- Problem to work on
Copy the data below exactly, but not the pictures it contains.

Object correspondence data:
§ §

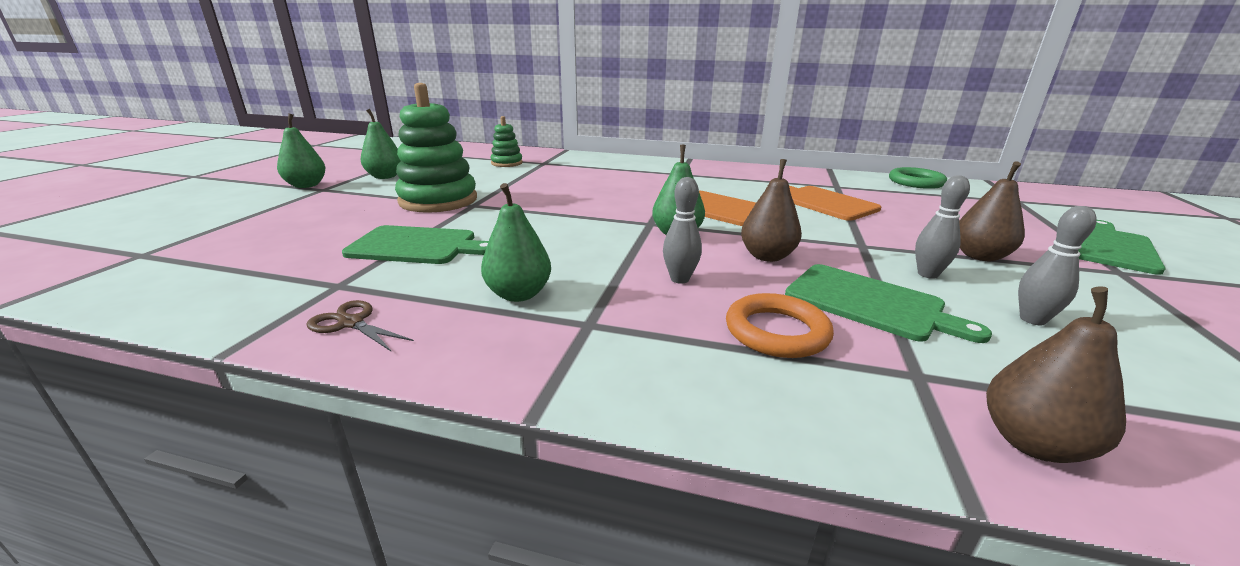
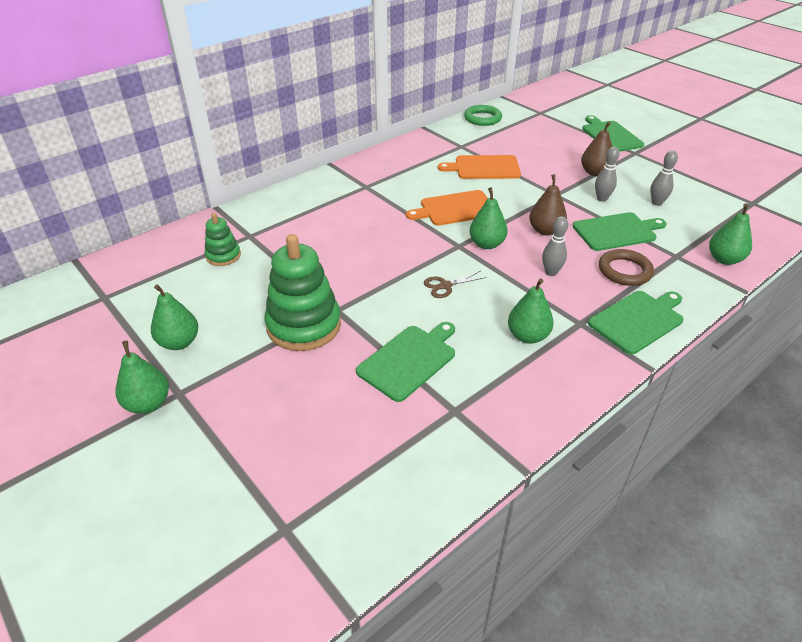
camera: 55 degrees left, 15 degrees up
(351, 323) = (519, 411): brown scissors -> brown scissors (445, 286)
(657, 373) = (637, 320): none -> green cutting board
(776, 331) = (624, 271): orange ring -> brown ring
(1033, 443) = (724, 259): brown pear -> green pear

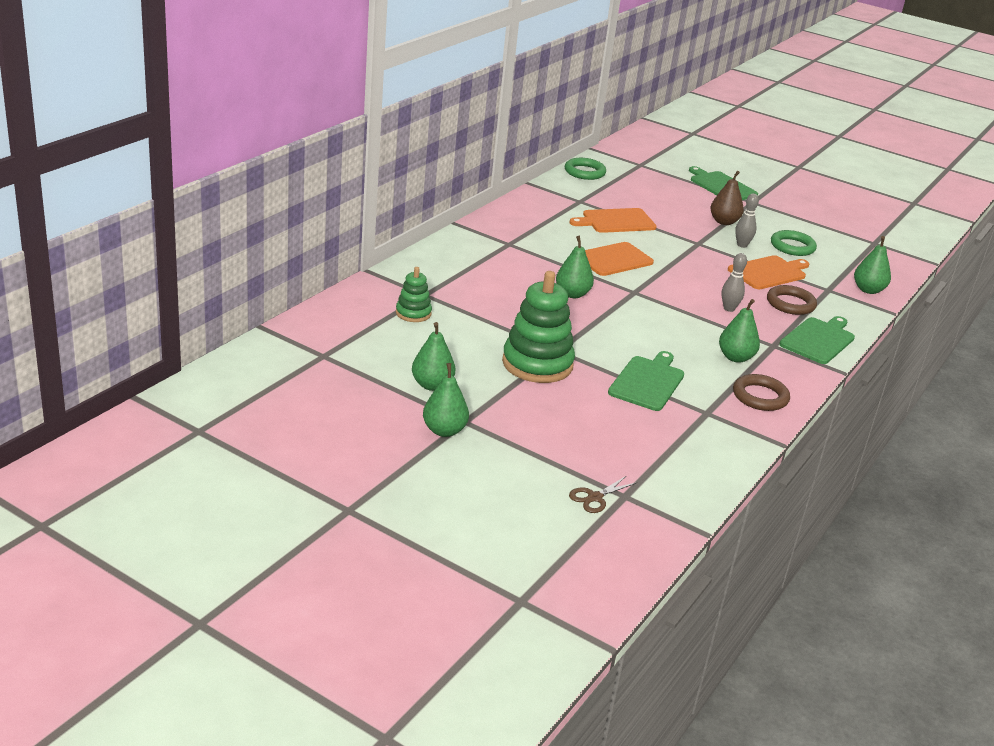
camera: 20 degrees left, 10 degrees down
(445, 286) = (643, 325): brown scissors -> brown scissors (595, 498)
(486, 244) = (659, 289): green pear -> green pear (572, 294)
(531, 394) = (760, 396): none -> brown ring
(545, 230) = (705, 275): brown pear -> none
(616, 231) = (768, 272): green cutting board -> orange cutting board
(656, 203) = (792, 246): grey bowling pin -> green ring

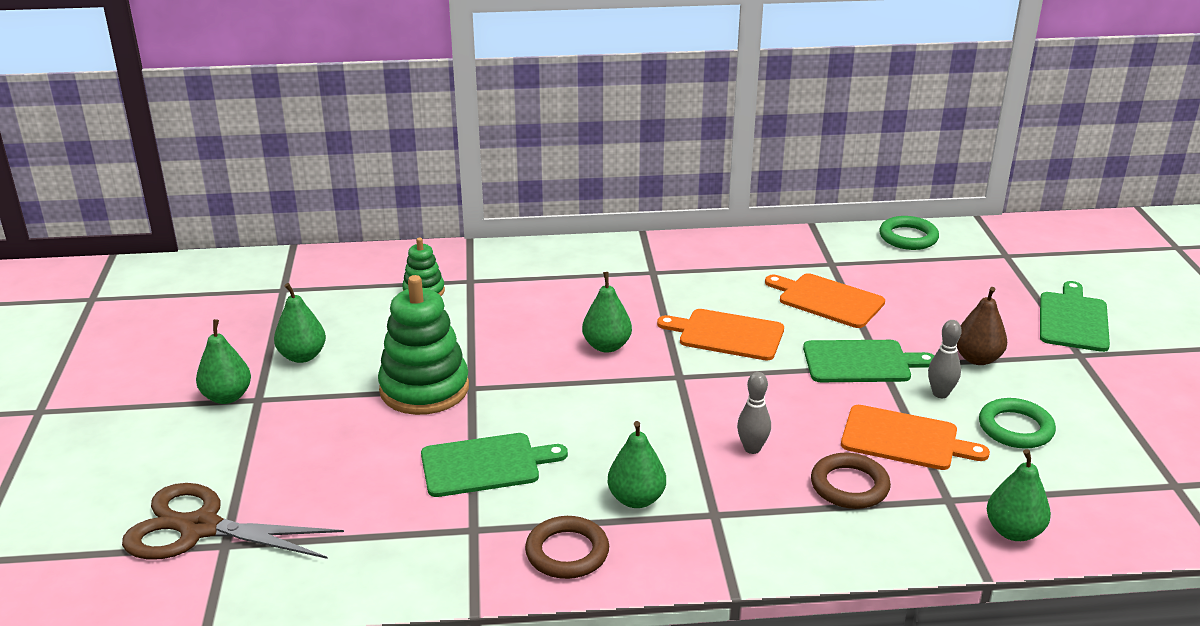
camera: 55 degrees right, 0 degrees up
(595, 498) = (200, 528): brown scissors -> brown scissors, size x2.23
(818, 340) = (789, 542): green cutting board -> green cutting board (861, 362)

§ §

- Exercise output
camera: 55 degrees left, 15 degrees up
(351, 323) = (519, 411): brown scissors -> brown scissors (445, 286)
(657, 373) = (637, 320): none -> green cutting board
(776, 331) = (624, 271): orange ring -> brown ring
(1033, 443) = (724, 259): brown pear -> green pear

camera: 20 degrees left, 10 degrees down
(445, 286) = (643, 325): brown scissors -> brown scissors (595, 498)
(486, 244) = (659, 289): green pear -> green pear (572, 294)
(531, 394) = (760, 396): none -> brown ring
(545, 230) = (705, 275): brown pear -> none
(616, 231) = (768, 272): green cutting board -> orange cutting board
(656, 203) = (792, 246): grey bowling pin -> green ring

camera: 55 degrees right, 0 degrees up
(595, 498) = (200, 528): brown scissors -> brown scissors, size x2.23
(818, 340) = (789, 542): green cutting board -> green cutting board (861, 362)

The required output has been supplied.